## Data shown:
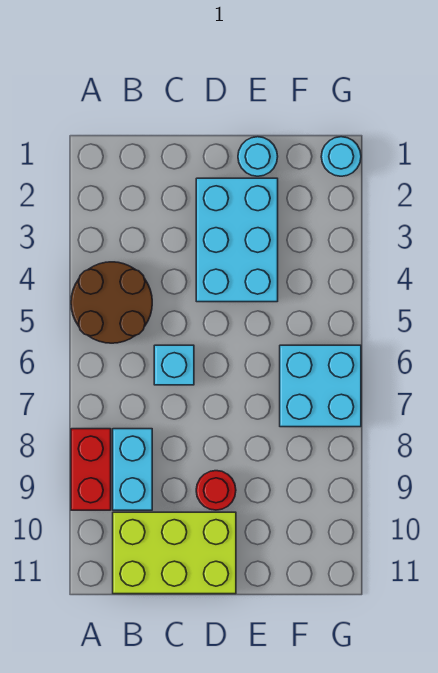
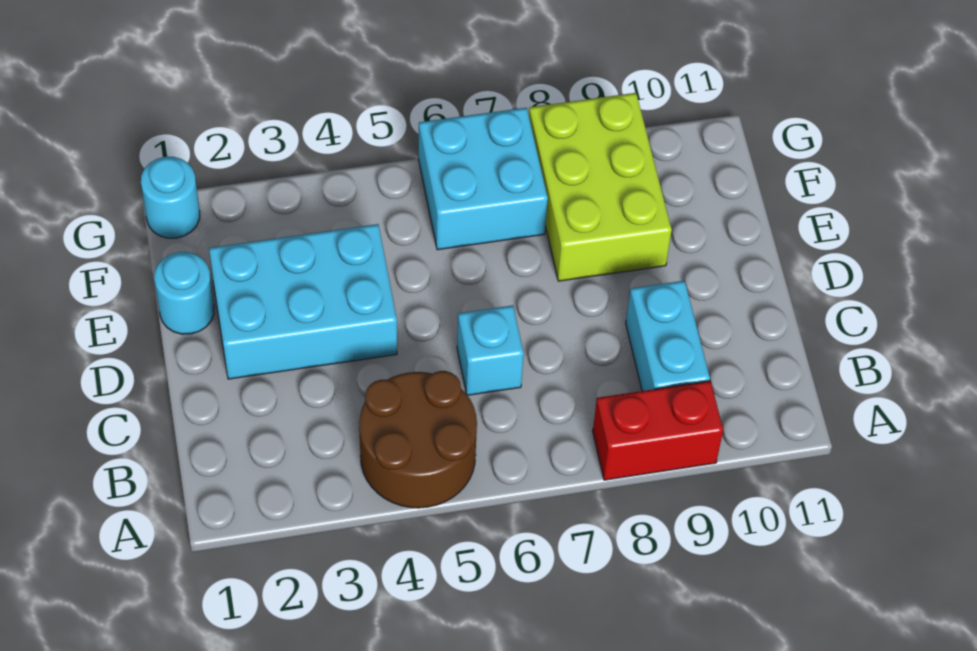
cyan brick B8:B9 level 1 -> cyan brick B9:C9 level 1
lime brick B10:D11 level 1 -> lime brick E8:G9 level 1
red round brick D9 level 1 -> none

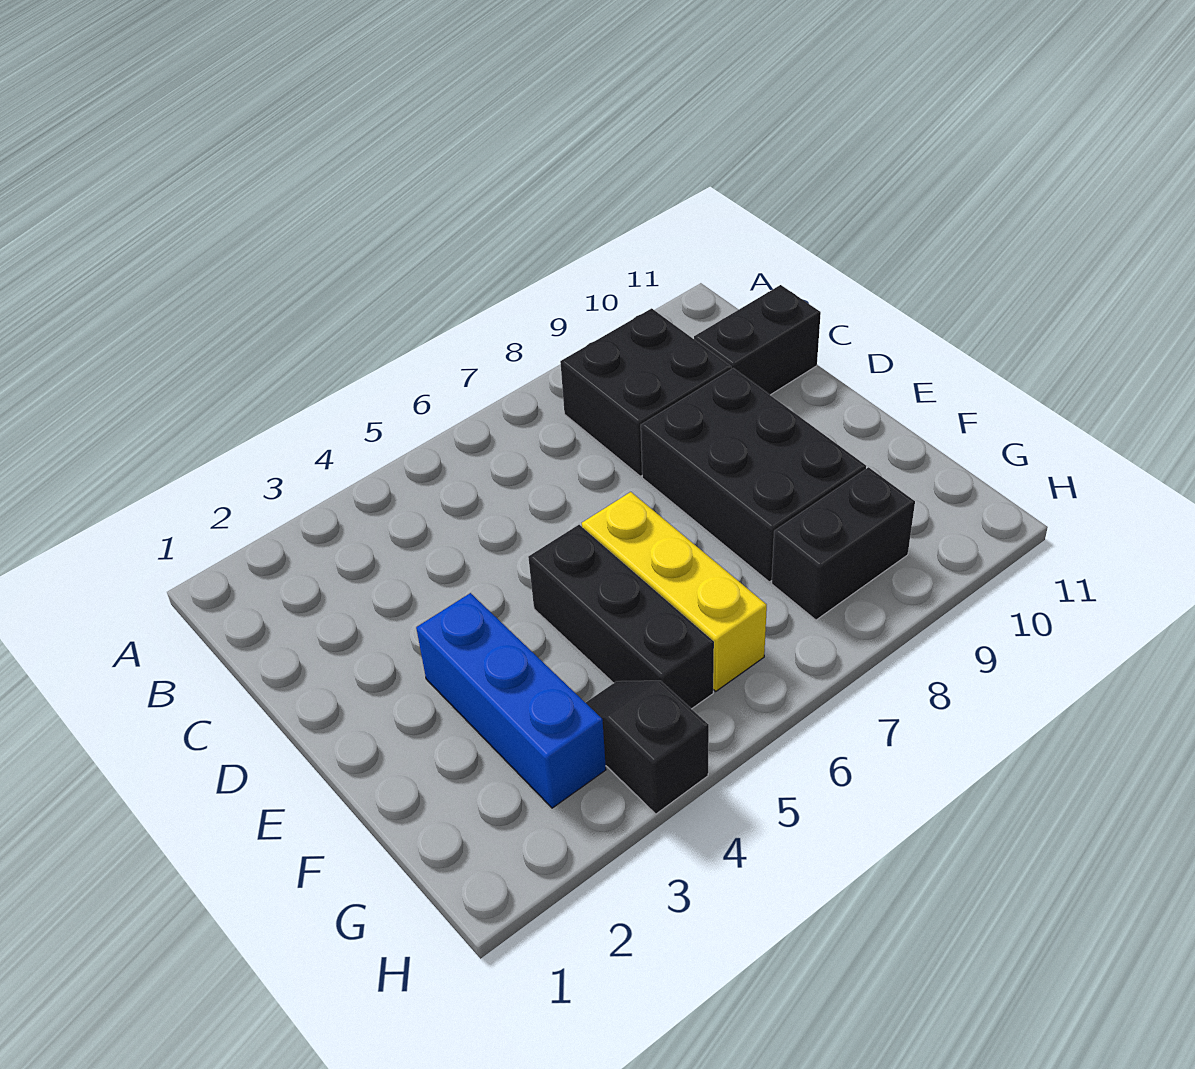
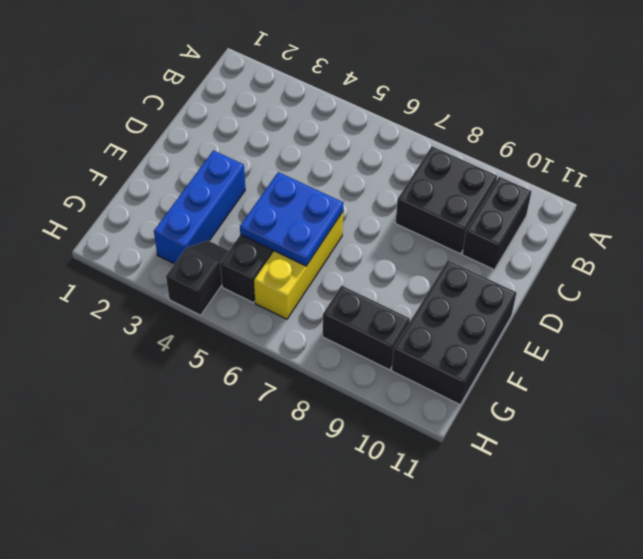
black brick C10:C11 level 1 -> black brick B10:C10 level 1
black brick D8:F9 level 1 -> black brick E10:G11 level 1
none -> blue plate E5:F6 level 2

## What to do:
Reproduce verbatim only the lines from the one holding "black brick C10:C11" through the end of the records.

## Solution:
black brick C10:C11 level 1 -> black brick B10:C10 level 1
black brick D8:F9 level 1 -> black brick E10:G11 level 1
none -> blue plate E5:F6 level 2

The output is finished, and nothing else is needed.